■ **Given task**
Repeat the following lines exactly and nothing else: the line containing "Segment every instance of **stroma**." and each line after it through the end of the listing.

Stored data entries
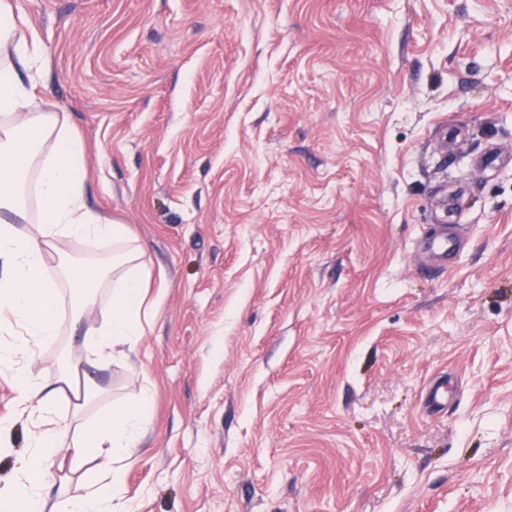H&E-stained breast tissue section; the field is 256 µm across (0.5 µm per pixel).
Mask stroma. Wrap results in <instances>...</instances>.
<instances>
[{"mask_svg": "<svg viewBox=\"0 0 512 512\" xmlns=\"http://www.w3.org/2000/svg\"><path fill=\"white\" fill-rule=\"evenodd\" d=\"M8 2L159 300L90 361L109 290L75 327L61 284L27 366L84 361L80 431L150 391L133 512H512V0ZM96 476L51 465L46 512Z\"/></svg>", "mask_w": 512, "mask_h": 512, "instance_id": "35a3bbf8", "label": "stroma"}]
</instances>
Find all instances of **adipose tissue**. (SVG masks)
<instances>
[{
	"label": "adipose tissue",
	"instance_id": "1",
	"mask_svg": "<svg viewBox=\"0 0 512 512\" xmlns=\"http://www.w3.org/2000/svg\"><path fill=\"white\" fill-rule=\"evenodd\" d=\"M42 42L23 29L7 0H0V367L11 370L17 393L13 417L0 419V447H8L18 420L32 428L30 451L0 483V512H42L45 473L61 448L74 461H97L103 473L91 491L66 501L64 512H125L119 494L123 460L142 440L149 391L139 402L82 437L71 438L67 415L57 406L62 387L77 386L83 398L97 388L79 363L62 364L54 389L30 376L25 366L58 333V283L66 281L82 303L108 287L110 311L101 326L85 331L88 350L135 348L142 334L140 311L148 278L144 253L126 227L94 213L84 197L86 151L82 139L35 89L44 68ZM28 79L20 81L18 70ZM36 225L21 233L19 223ZM62 239L94 245L108 241L111 256L64 262L59 278L46 271L44 256Z\"/></svg>",
	"mask_w": 512,
	"mask_h": 512
}]
</instances>
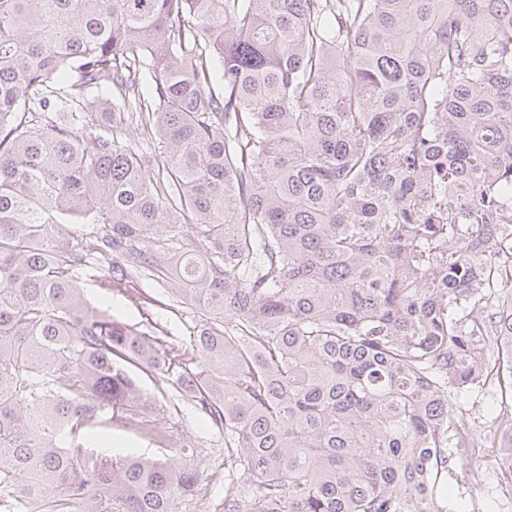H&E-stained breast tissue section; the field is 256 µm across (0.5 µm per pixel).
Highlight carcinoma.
<instances>
[{
	"label": "carcinoma",
	"mask_w": 512,
	"mask_h": 512,
	"mask_svg": "<svg viewBox=\"0 0 512 512\" xmlns=\"http://www.w3.org/2000/svg\"><path fill=\"white\" fill-rule=\"evenodd\" d=\"M134 369L224 434L221 512H442L450 389L512 393V0H0V512H190ZM107 265H89V267H83L79 271L80 281L84 285L85 294L90 302L96 306L107 308L112 316L122 322L129 324H135L140 322L147 315H143L141 307L136 306L129 300L121 296H112L111 294H104L101 290L96 287V280L98 277L105 274ZM133 288L144 296L152 299L150 305V318L160 329L163 327L164 331H168V337H171L176 344H183V348L187 346L188 355L186 359L191 357V348L189 346V334L187 331L188 323L190 322V316L192 310L185 309L183 316L176 311L173 312L167 307L169 303L168 290L161 285L148 281H135ZM110 437L124 442L131 452L142 454L149 458H162V453L151 443L135 435L132 429L112 428Z\"/></svg>",
	"instance_id": "obj_1"
}]
</instances>
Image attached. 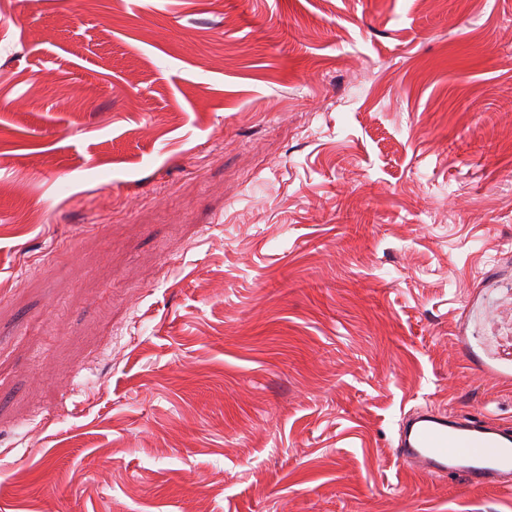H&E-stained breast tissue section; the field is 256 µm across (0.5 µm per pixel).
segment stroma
I'll return each instance as SVG.
<instances>
[{
    "instance_id": "35a3bbf8",
    "label": "stroma",
    "mask_w": 512,
    "mask_h": 512,
    "mask_svg": "<svg viewBox=\"0 0 512 512\" xmlns=\"http://www.w3.org/2000/svg\"><path fill=\"white\" fill-rule=\"evenodd\" d=\"M512 0H0V512H512ZM395 455L422 474H460L488 486L512 474V434L430 407L405 421Z\"/></svg>"
}]
</instances>
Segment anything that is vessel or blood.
<instances>
[{"label":"vessel or blood","instance_id":"obj_1","mask_svg":"<svg viewBox=\"0 0 512 512\" xmlns=\"http://www.w3.org/2000/svg\"><path fill=\"white\" fill-rule=\"evenodd\" d=\"M395 454L415 471L460 474L475 486L512 475V434L437 408L423 409L405 421Z\"/></svg>","mask_w":512,"mask_h":512}]
</instances>
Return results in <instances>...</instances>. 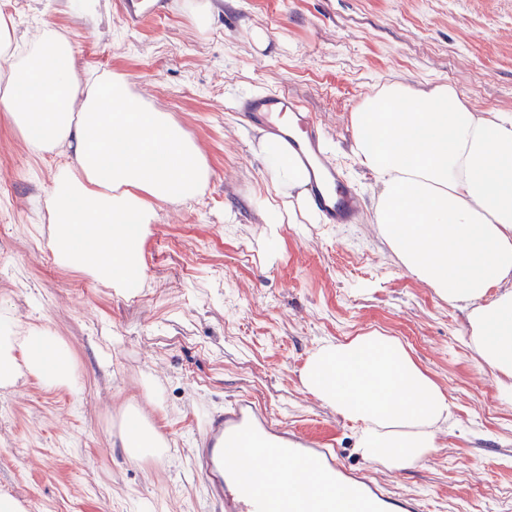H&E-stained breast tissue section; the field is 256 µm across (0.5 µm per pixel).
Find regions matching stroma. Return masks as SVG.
<instances>
[{
    "mask_svg": "<svg viewBox=\"0 0 512 512\" xmlns=\"http://www.w3.org/2000/svg\"><path fill=\"white\" fill-rule=\"evenodd\" d=\"M187 2L168 0L132 29L114 0H98L91 19L70 0H0L19 42L52 25L80 79L122 78L182 126L209 168L195 199L156 204L141 246L147 285L120 296L60 266L49 246L41 201L69 149L35 150L0 109V313L62 338L77 370L69 388L31 377L0 388V495L26 512H224L195 448L207 420L245 393L426 512H512V403L467 347L463 312L406 273L372 224L374 180L353 156L350 125L394 77L512 112V0H212L205 30ZM267 90L315 113L330 159L363 197L359 223L280 225L272 255L254 151L263 131L233 108ZM372 331L397 337L451 404L435 450L401 471L366 464L356 426L299 380L323 343ZM131 405L166 438L162 457L121 448L116 422Z\"/></svg>",
    "mask_w": 512,
    "mask_h": 512,
    "instance_id": "35a3bbf8",
    "label": "stroma"
}]
</instances>
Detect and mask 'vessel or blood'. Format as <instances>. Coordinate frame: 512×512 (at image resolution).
<instances>
[{
  "mask_svg": "<svg viewBox=\"0 0 512 512\" xmlns=\"http://www.w3.org/2000/svg\"><path fill=\"white\" fill-rule=\"evenodd\" d=\"M235 109L251 125L284 140L307 167L308 193L325 223H356L361 196L329 163L322 130L296 98L280 92L252 94L238 98ZM205 431L197 467L208 494L223 501L224 512H267L269 497L285 480L319 483L324 490L320 512H424L422 500L393 494L366 471L349 469L331 443L272 423L248 395L210 419ZM270 454L292 460L294 470L285 476L275 469L249 472L242 465L243 457Z\"/></svg>",
  "mask_w": 512,
  "mask_h": 512,
  "instance_id": "b4317fda",
  "label": "vessel or blood"
}]
</instances>
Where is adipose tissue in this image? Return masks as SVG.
I'll return each mask as SVG.
<instances>
[{"instance_id": "ef3b65f1", "label": "adipose tissue", "mask_w": 512, "mask_h": 512, "mask_svg": "<svg viewBox=\"0 0 512 512\" xmlns=\"http://www.w3.org/2000/svg\"><path fill=\"white\" fill-rule=\"evenodd\" d=\"M0 106L36 149L60 145L45 205L58 262L86 271L121 295L146 284L141 243L158 202L196 197L208 166L168 113L133 95L118 77L80 83L69 41L46 27L17 51L0 17ZM352 152L375 180L372 221L403 268L465 311L467 346L480 369L512 399V113L476 110L446 84L419 91L401 80L366 95L351 115ZM274 200L265 208L274 252L277 228L320 220L303 165L279 138L257 144ZM69 345L43 327L0 315V387L26 376L48 388L72 386ZM303 388L358 424L360 456L390 471L418 463L436 446L450 403L401 342L373 331L313 352ZM120 443L132 458L162 453L166 441L140 410L125 414Z\"/></svg>"}]
</instances>
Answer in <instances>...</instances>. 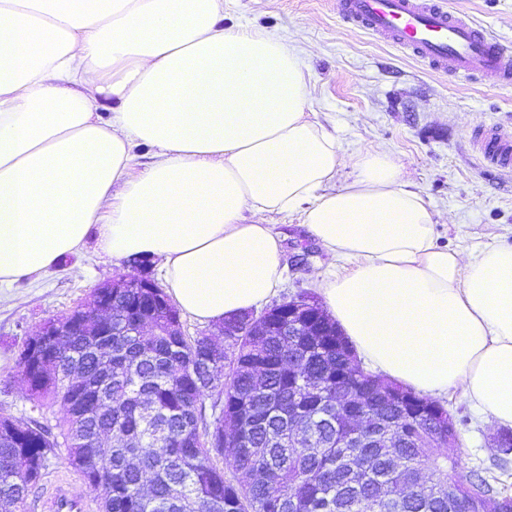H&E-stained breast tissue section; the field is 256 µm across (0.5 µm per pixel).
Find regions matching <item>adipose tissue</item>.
<instances>
[{
	"label": "adipose tissue",
	"mask_w": 512,
	"mask_h": 512,
	"mask_svg": "<svg viewBox=\"0 0 512 512\" xmlns=\"http://www.w3.org/2000/svg\"><path fill=\"white\" fill-rule=\"evenodd\" d=\"M311 81L299 47L225 25L224 0H0V285L92 235L160 260L179 307L217 321L276 295L266 217L297 213L352 262L319 289L368 361L512 427V245H436L390 154H343L309 119Z\"/></svg>",
	"instance_id": "adipose-tissue-1"
}]
</instances>
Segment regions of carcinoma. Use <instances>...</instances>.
<instances>
[{
	"mask_svg": "<svg viewBox=\"0 0 512 512\" xmlns=\"http://www.w3.org/2000/svg\"><path fill=\"white\" fill-rule=\"evenodd\" d=\"M224 320V348L187 336L162 288L112 289V335L65 336L39 363L30 335L19 365L40 418L0 415V500L22 504L66 459L100 512H484L509 493L492 469L456 473L428 420L407 421L368 394L371 373L315 302L288 335V304ZM345 403L401 425L404 447L348 448ZM217 395L206 415L205 400ZM61 404L56 426L44 413ZM317 444L288 442L297 425ZM231 452V471L220 466ZM407 485L412 496L388 498Z\"/></svg>",
	"mask_w": 512,
	"mask_h": 512,
	"instance_id": "1",
	"label": "carcinoma"
}]
</instances>
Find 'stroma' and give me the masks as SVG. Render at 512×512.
Wrapping results in <instances>:
<instances>
[{
  "label": "stroma",
  "instance_id": "stroma-1",
  "mask_svg": "<svg viewBox=\"0 0 512 512\" xmlns=\"http://www.w3.org/2000/svg\"><path fill=\"white\" fill-rule=\"evenodd\" d=\"M499 38L512 43V0H448ZM225 24L257 26L305 50L312 74L309 115L336 132L342 152L363 147L391 153L406 180L431 210L446 215L435 242L464 252L512 243V178L482 165L469 143L479 124L512 130V88L449 81L401 50L344 24L335 0H224ZM281 238L283 277L279 299L317 293L314 273L345 268L302 224L300 215L270 218ZM131 273L94 241L59 268L25 275L0 287V411L32 414L18 365L26 337L48 320L84 304L103 282L104 270ZM454 418L459 444L447 455L459 473L491 467L500 456L496 426L484 421L457 392L442 395Z\"/></svg>",
  "mask_w": 512,
  "mask_h": 512
}]
</instances>
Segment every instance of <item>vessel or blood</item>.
Returning <instances> with one entry per match:
<instances>
[{
	"label": "vessel or blood",
	"mask_w": 512,
	"mask_h": 512,
	"mask_svg": "<svg viewBox=\"0 0 512 512\" xmlns=\"http://www.w3.org/2000/svg\"><path fill=\"white\" fill-rule=\"evenodd\" d=\"M341 21L377 40L399 47L431 70L454 79L493 86L512 85V46L446 0H336ZM481 163L512 173V133L481 126L471 133ZM56 479L49 495L50 512H90V504L66 492Z\"/></svg>",
	"instance_id": "1"
}]
</instances>
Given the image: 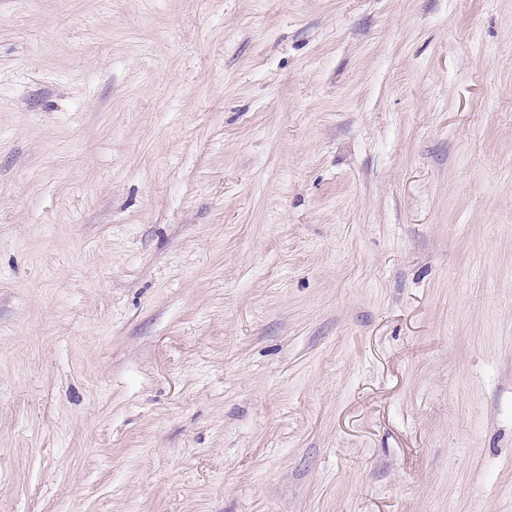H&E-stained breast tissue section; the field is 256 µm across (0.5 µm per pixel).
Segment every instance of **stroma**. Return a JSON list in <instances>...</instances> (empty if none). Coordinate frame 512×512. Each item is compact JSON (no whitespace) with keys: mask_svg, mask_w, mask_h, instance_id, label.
I'll list each match as a JSON object with an SVG mask.
<instances>
[{"mask_svg":"<svg viewBox=\"0 0 512 512\" xmlns=\"http://www.w3.org/2000/svg\"><path fill=\"white\" fill-rule=\"evenodd\" d=\"M0 512H512V0H0Z\"/></svg>","mask_w":512,"mask_h":512,"instance_id":"1","label":"stroma"}]
</instances>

■ **Written response**
Segment every instance of **stroma**. Return a JSON list in <instances>...</instances> (empty if none). Coordinate frame 512×512. Each item is compact JSON (no whitespace) with keys: mask_svg, mask_w, mask_h, instance_id, label.
I'll list each match as a JSON object with an SVG mask.
<instances>
[{"mask_svg":"<svg viewBox=\"0 0 512 512\" xmlns=\"http://www.w3.org/2000/svg\"><path fill=\"white\" fill-rule=\"evenodd\" d=\"M0 512H512V0H0Z\"/></svg>","mask_w":512,"mask_h":512,"instance_id":"1","label":"stroma"}]
</instances>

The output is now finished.